→ Dataset entries:
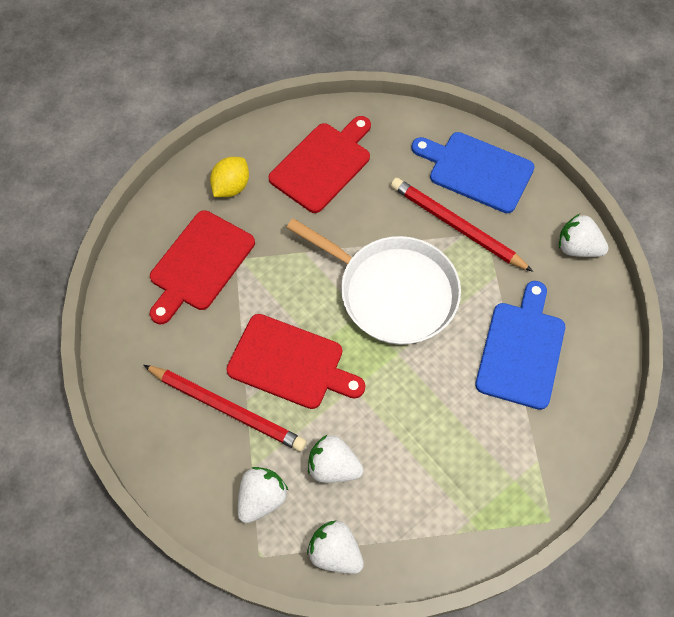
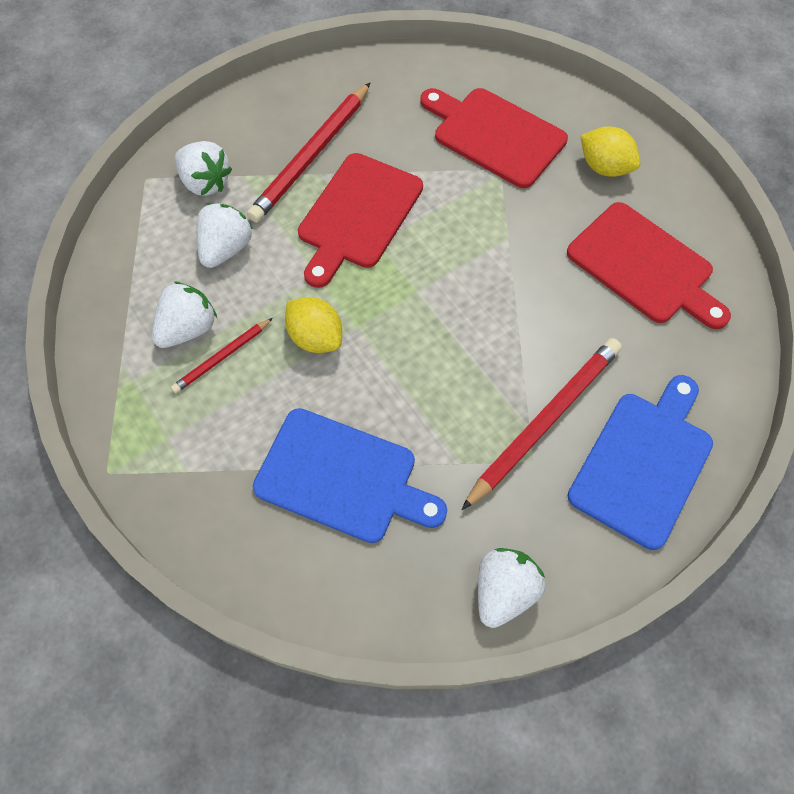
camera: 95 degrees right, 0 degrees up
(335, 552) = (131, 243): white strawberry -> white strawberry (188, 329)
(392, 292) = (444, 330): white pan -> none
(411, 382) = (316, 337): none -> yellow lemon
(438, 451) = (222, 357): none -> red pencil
---
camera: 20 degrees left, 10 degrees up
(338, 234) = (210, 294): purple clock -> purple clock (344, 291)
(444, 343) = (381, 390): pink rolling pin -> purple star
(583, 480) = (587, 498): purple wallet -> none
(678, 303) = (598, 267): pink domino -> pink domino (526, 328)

→ About this exercise: Count up the lines in the material above that contain the string "white", then state that figure alone.

→ Result of this exercise: 2